Action item = Every entry below is to be returned unchanged. Images are not part of the copy.

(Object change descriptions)

---*---

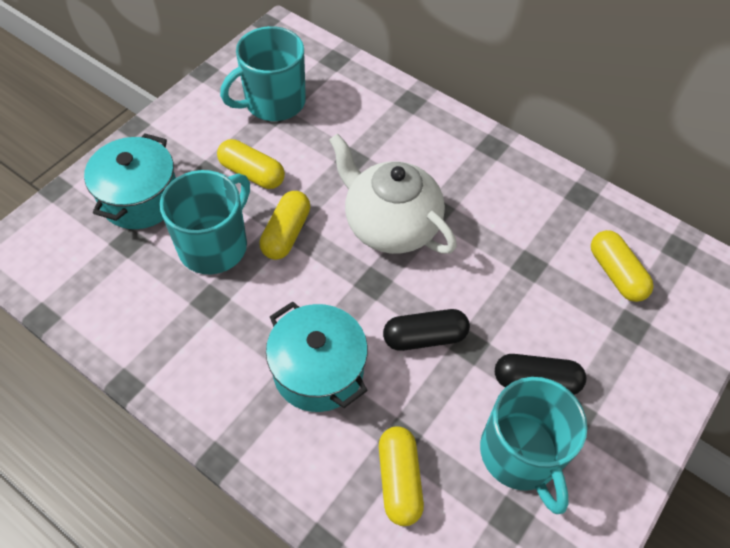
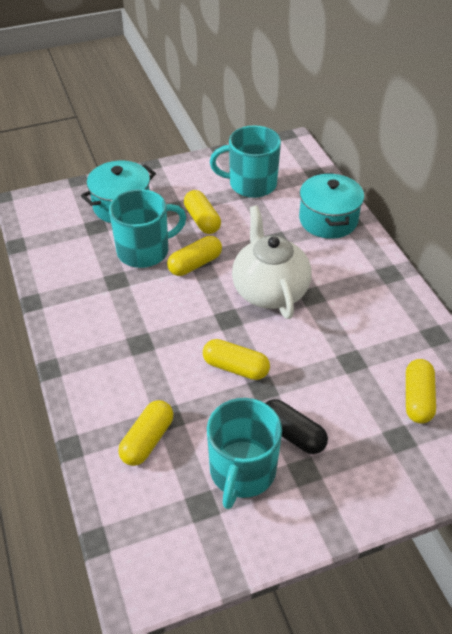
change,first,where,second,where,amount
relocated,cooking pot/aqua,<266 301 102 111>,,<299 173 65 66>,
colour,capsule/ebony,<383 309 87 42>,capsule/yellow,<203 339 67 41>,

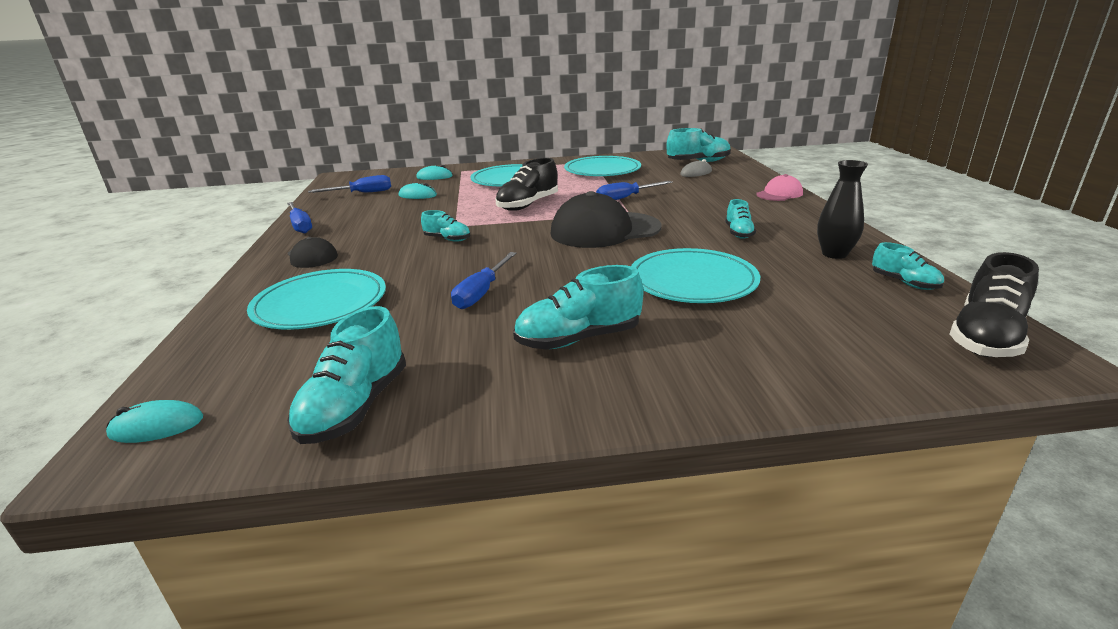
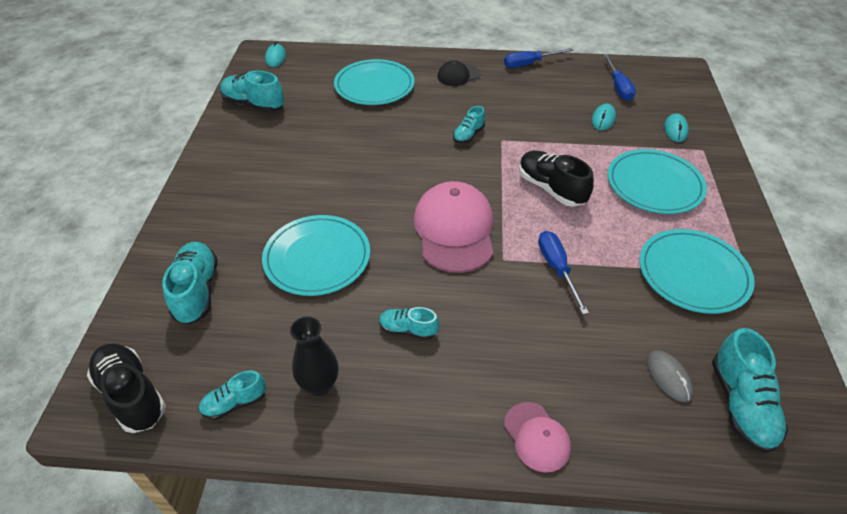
change,first,where,second,where,amount
missing,hand screwdriver/blue,<451 252 66 57>,,,
relocated,lace-up shoe/aqua,<513 265 130 84>,,<163 242 55 82>,
colour,peaked cap/ebony,<551 191 110 57>,peaked cap/pink,<414 181 79 92>,

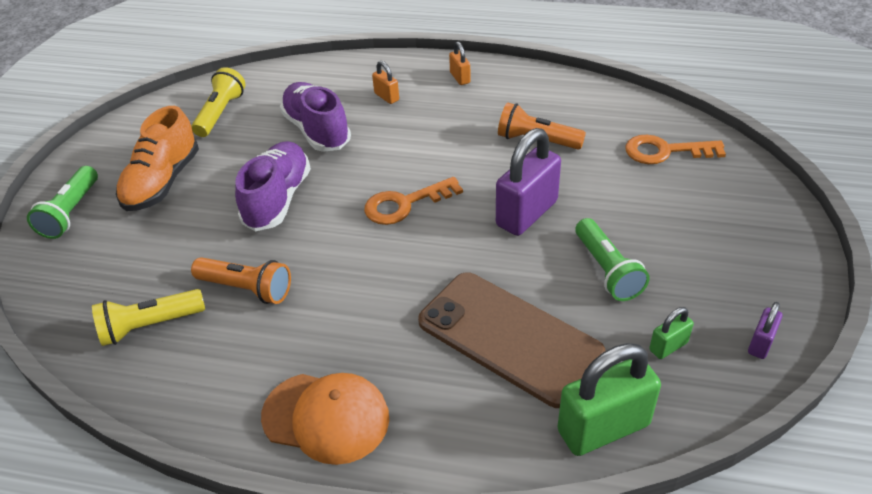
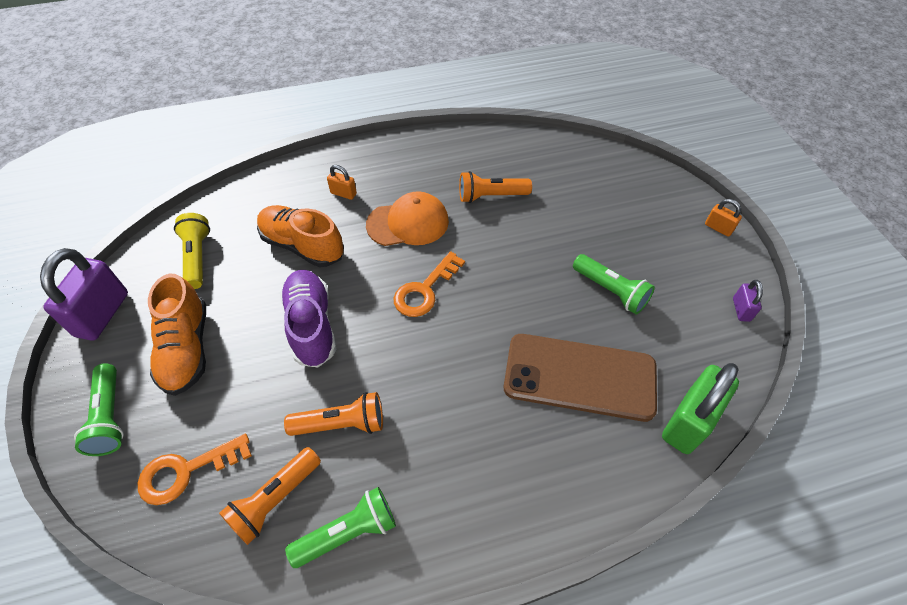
change,first,where,second,where,amount
missing,small lock/leaf-green,<649 307 45 52>,,,
appeared,,,pocket torch/leaf-green,<285 487 111 81>,
relocated,peaked cap/orange,<261 373 128 92>,,<366 191 83 55>,
relocated,small lock/orange,<449 42 22 43>,,<705 199 37 38>,
relocated,small lock/royal purple,<496 128 65 108>,,<40 248 88 93>,
relocated,door key/orange,<625 135 101 29>,,<138 434 114 71>,
colour,pocket torch/yellow,<92 289 113 57>,pocket torch/orange,<219 447 102 98>,
colour,lace-up shoe/royal purple,<280 82 71 70>,lace-up shoe/orange,<257 205 87 62>,

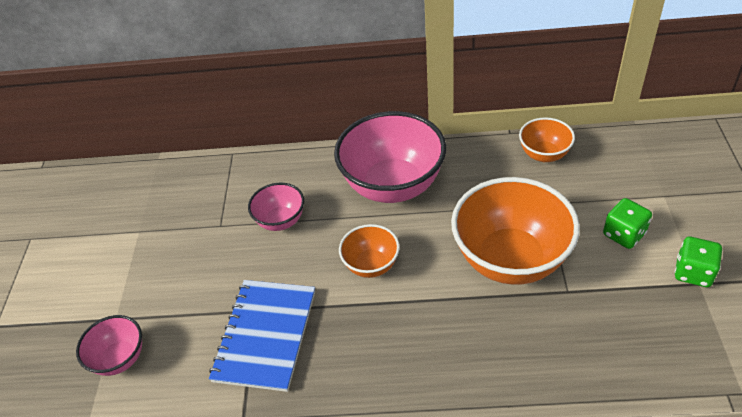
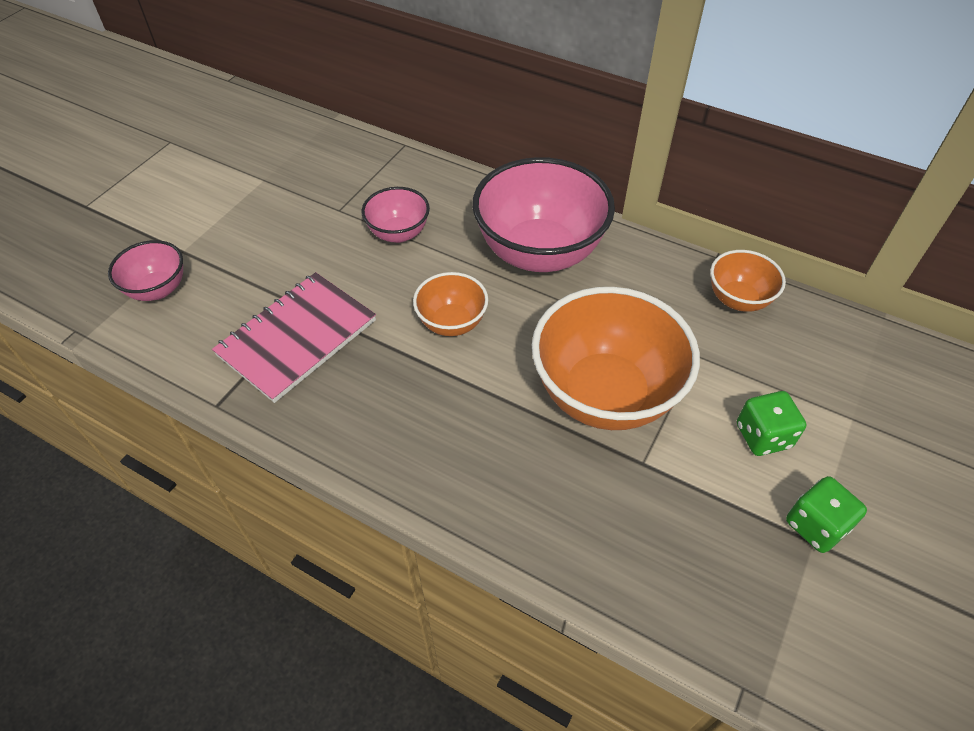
change,first,where,second,where,amount
colour,exercise book/blue,<209 280 106 112>,exercise book/pink,<212 272 164 131>,

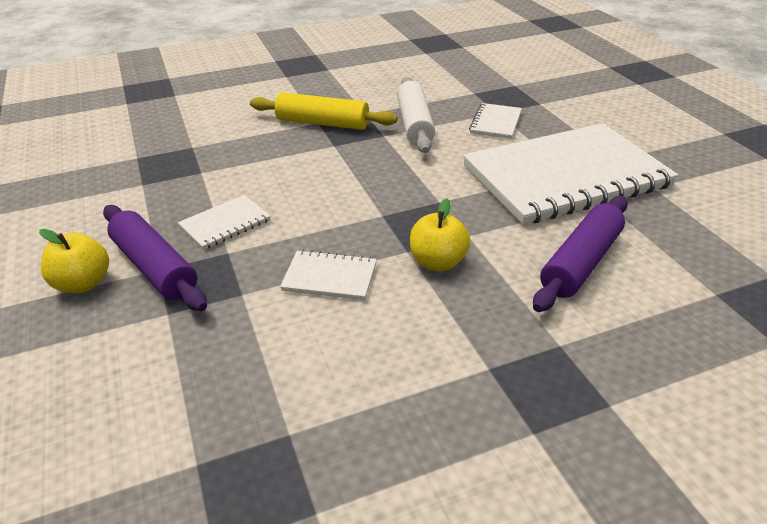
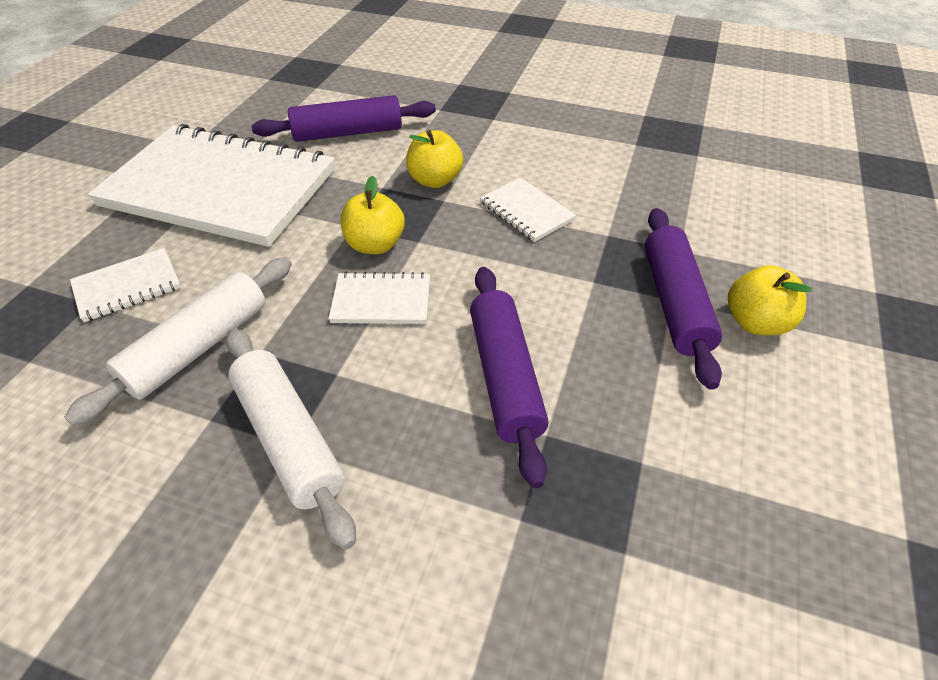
change,first,where,second,where,amount
appeared,,,toy apple/yellow,<341 176 64 78>,
appeared,,,rolling pin/royal purple,<470 267 78 221>,
relocated,exercise book/pure white,<178 195 93 55>,,<328 272 102 52>,
colour,rolling pin/yellow,<250 92 147 38>,rolling pin/pure white,<226 328 130 222>,

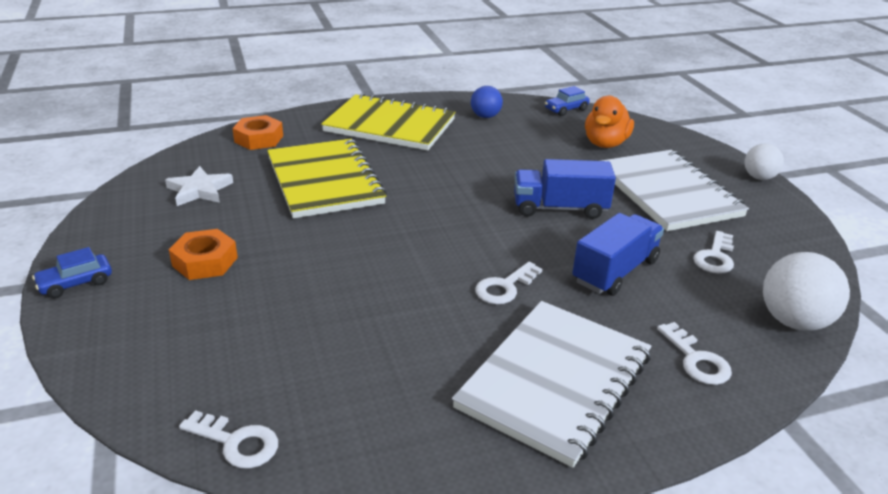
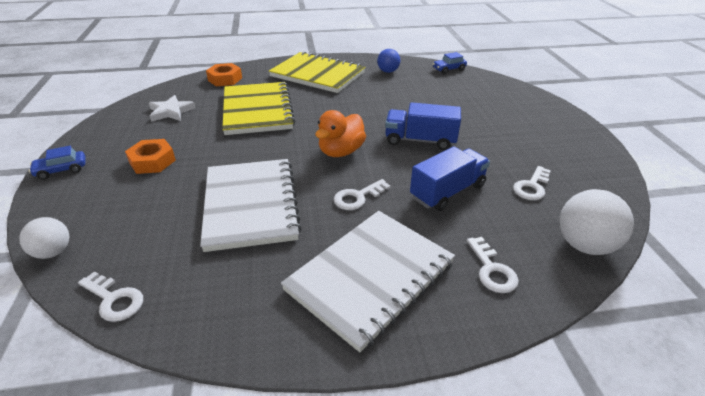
change,first,where,second,where,amount
relocated,toy duck/orange,<585 96 49 52>,,<315 110 51 47>,
relocated,exercise book/pure white,<601 150 148 81>,,<200 159 102 93>,
relocated,ball/pure white,<745 144 39 36>,,<19 217 50 42>,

---*---

Your solution =
change,first,where,second,where,amount
relocated,cooking pot/aqua,<266 301 102 111>,,<299 173 65 66>,
colour,capsule/ebony,<383 309 87 42>,capsule/yellow,<203 339 67 41>,

change,first,where,second,where,amount
missing,hand screwdriver/blue,<451 252 66 57>,,,
relocated,lace-up shoe/aqua,<513 265 130 84>,,<163 242 55 82>,
colour,peaked cap/ebony,<551 191 110 57>,peaked cap/pink,<414 181 79 92>,

change,first,where,second,where,amount
missing,small lock/leaf-green,<649 307 45 52>,,,
appeared,,,pocket torch/leaf-green,<285 487 111 81>,
relocated,peaked cap/orange,<261 373 128 92>,,<366 191 83 55>,
relocated,small lock/orange,<449 42 22 43>,,<705 199 37 38>,
relocated,small lock/royal purple,<496 128 65 108>,,<40 248 88 93>,
relocated,door key/orange,<625 135 101 29>,,<138 434 114 71>,
colour,pocket torch/yellow,<92 289 113 57>,pocket torch/orange,<219 447 102 98>,
colour,lace-up shoe/royal purple,<280 82 71 70>,lace-up shoe/orange,<257 205 87 62>,

change,first,where,second,where,amount
colour,exercise book/blue,<209 280 106 112>,exercise book/pink,<212 272 164 131>,

change,first,where,second,where,amount
appeared,,,toy apple/yellow,<341 176 64 78>,
appeared,,,rolling pin/royal purple,<470 267 78 221>,
relocated,exercise book/pure white,<178 195 93 55>,,<328 272 102 52>,
colour,rolling pin/yellow,<250 92 147 38>,rolling pin/pure white,<226 328 130 222>,

change,first,where,second,where,amount
relocated,toy duck/orange,<585 96 49 52>,,<315 110 51 47>,
relocated,exercise book/pure white,<601 150 148 81>,,<200 159 102 93>,
relocated,ball/pure white,<745 144 39 36>,,<19 217 50 42>,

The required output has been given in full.